[ABOUT THIS TASK] Please report every line in the material below where the word "pyramid" is found.

[PROVIDED DATA]

====

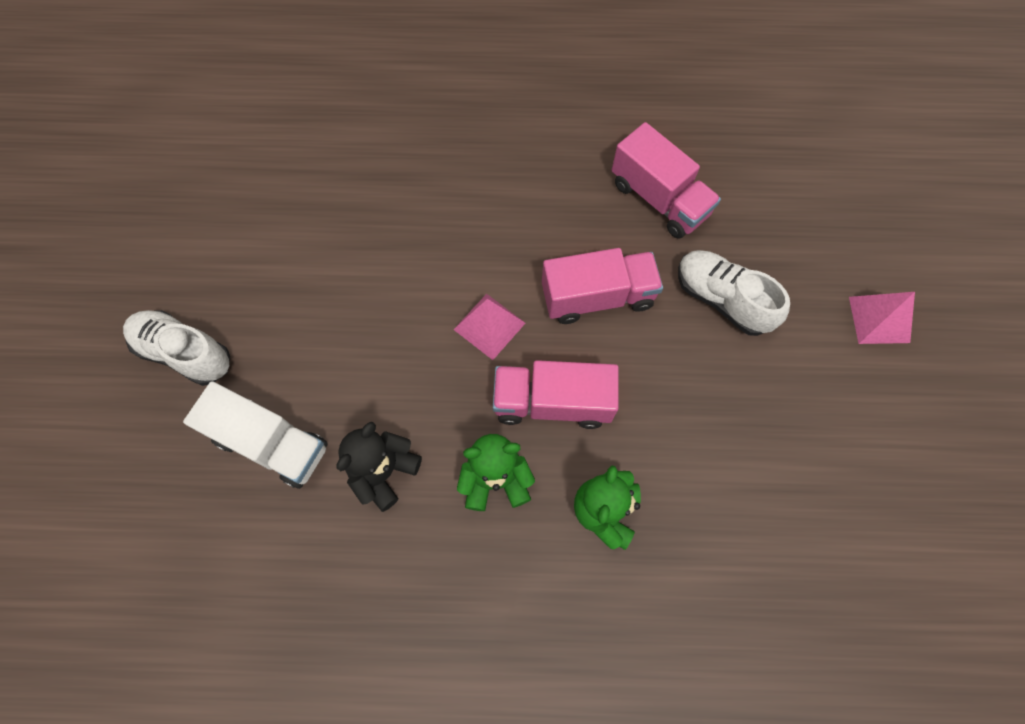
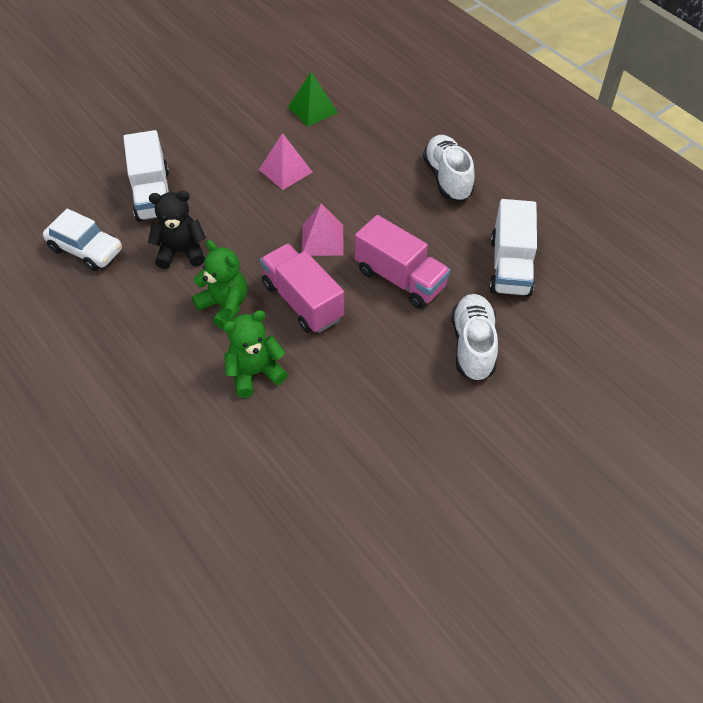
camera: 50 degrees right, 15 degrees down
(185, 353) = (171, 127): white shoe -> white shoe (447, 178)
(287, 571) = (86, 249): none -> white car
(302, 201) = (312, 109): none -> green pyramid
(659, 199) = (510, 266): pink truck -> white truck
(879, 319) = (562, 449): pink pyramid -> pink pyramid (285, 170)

====

[ANSWER AREA]
(302, 201) = (312, 109): none -> green pyramid
(879, 319) = (562, 449): pink pyramid -> pink pyramid (285, 170)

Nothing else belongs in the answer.